▶ [Your goal]:
For each entry, output its words exactly and leave any picture behind.

BEGIN Entries shown

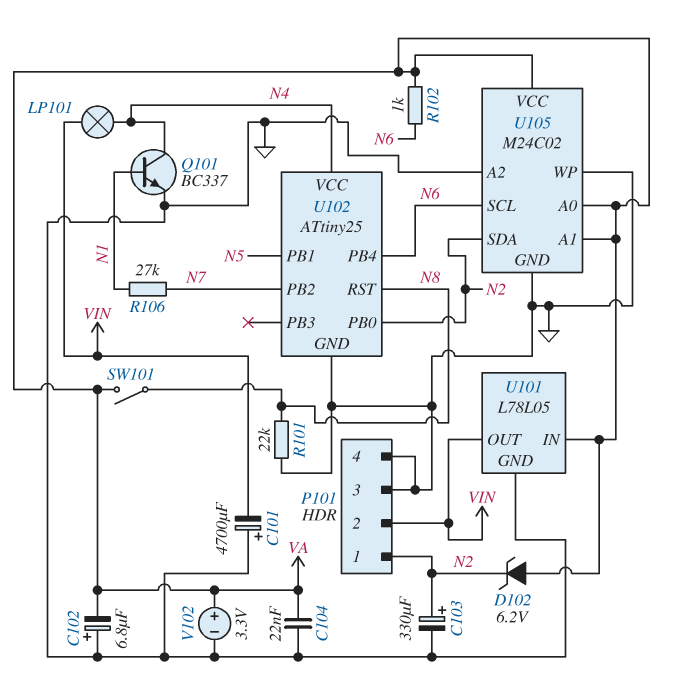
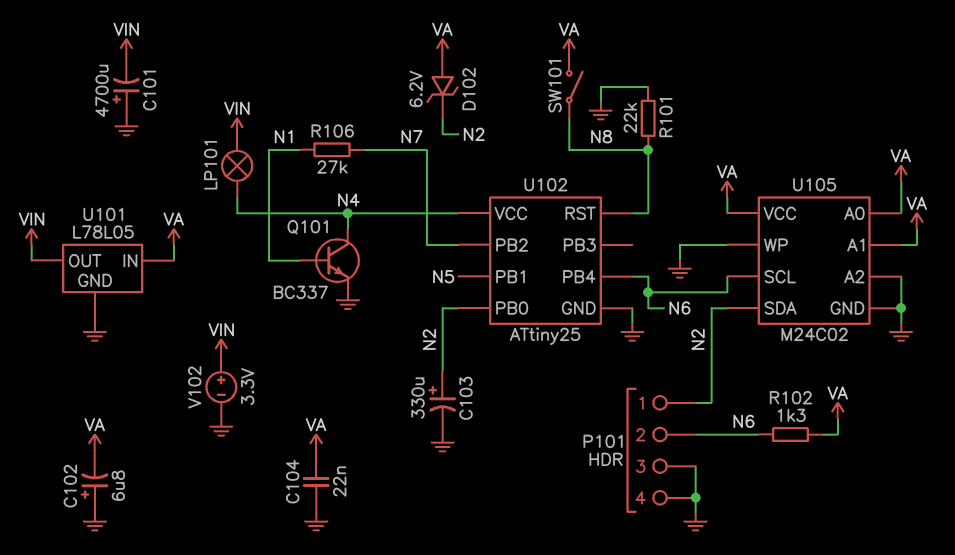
P101 pin 2: VIN -> N6
R102: 1k (N6, VA) -> 1.3k (N6, VA)
V102: 3.3V (plus VA, minus GND) -> 3.3V (plus VIN, minus GND)

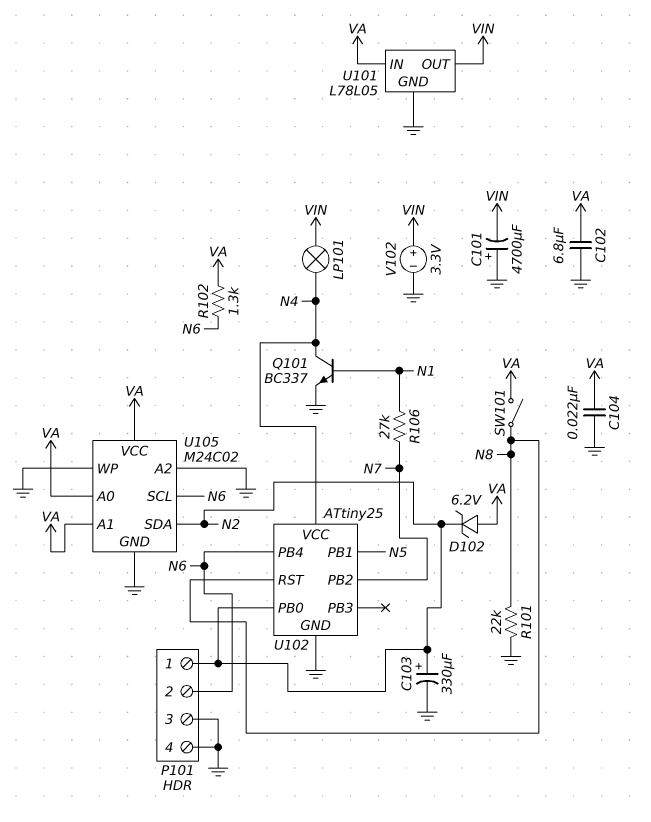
C102: 6.8uF (plus GND, minus VA) -> 6.8uF (GND, VA)

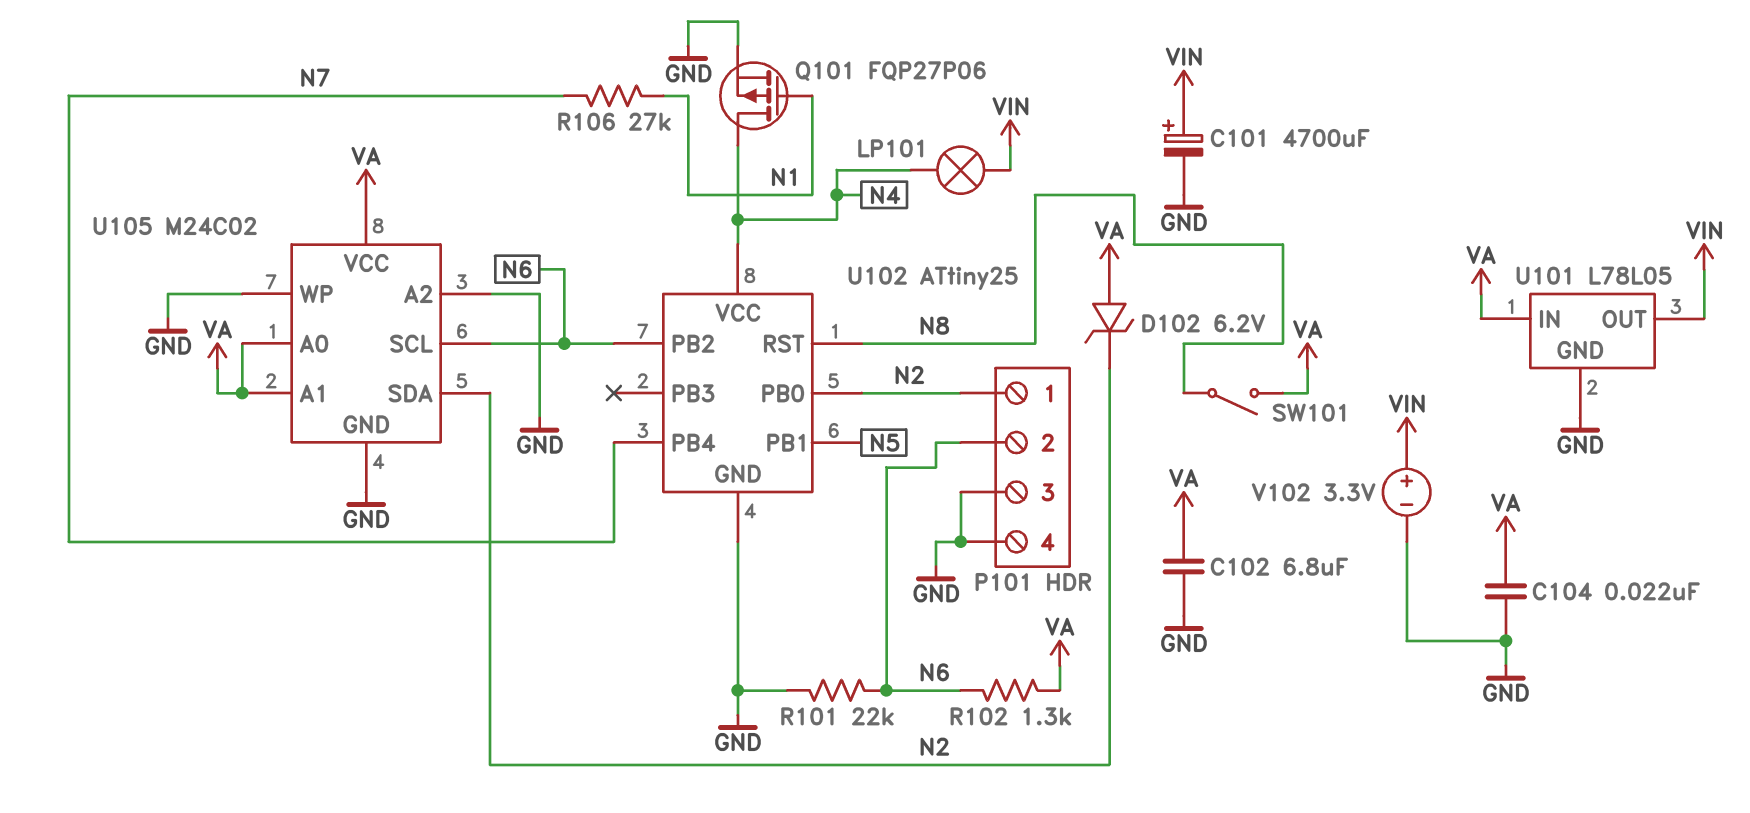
C101: 4700uF (plus GND, minus VIN) -> 4700uF (plus VIN, minus GND)
C103: 330uF (plus N2, minus GND) -> none
Q101: NPN BC337 (B N1, C N4, E GND) -> PMOS FQP27P06 (G N1, D N4, S GND)
R101: 22k (GND, N8) -> 22k (GND, N6)
U102 pin PB2: N7 -> N6
U102 pin PB4: N6 -> N7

END Entries shown

▶ [Exercise response]:
P101 pin 2: VIN -> N6
R102: 1k (N6, VA) -> 1.3k (N6, VA)
V102: 3.3V (plus VA, minus GND) -> 3.3V (plus VIN, minus GND)

C102: 6.8uF (plus GND, minus VA) -> 6.8uF (GND, VA)

C101: 4700uF (plus GND, minus VIN) -> 4700uF (plus VIN, minus GND)
C103: 330uF (plus N2, minus GND) -> none
Q101: NPN BC337 (B N1, C N4, E GND) -> PMOS FQP27P06 (G N1, D N4, S GND)
R101: 22k (GND, N8) -> 22k (GND, N6)
U102 pin PB2: N7 -> N6
U102 pin PB4: N6 -> N7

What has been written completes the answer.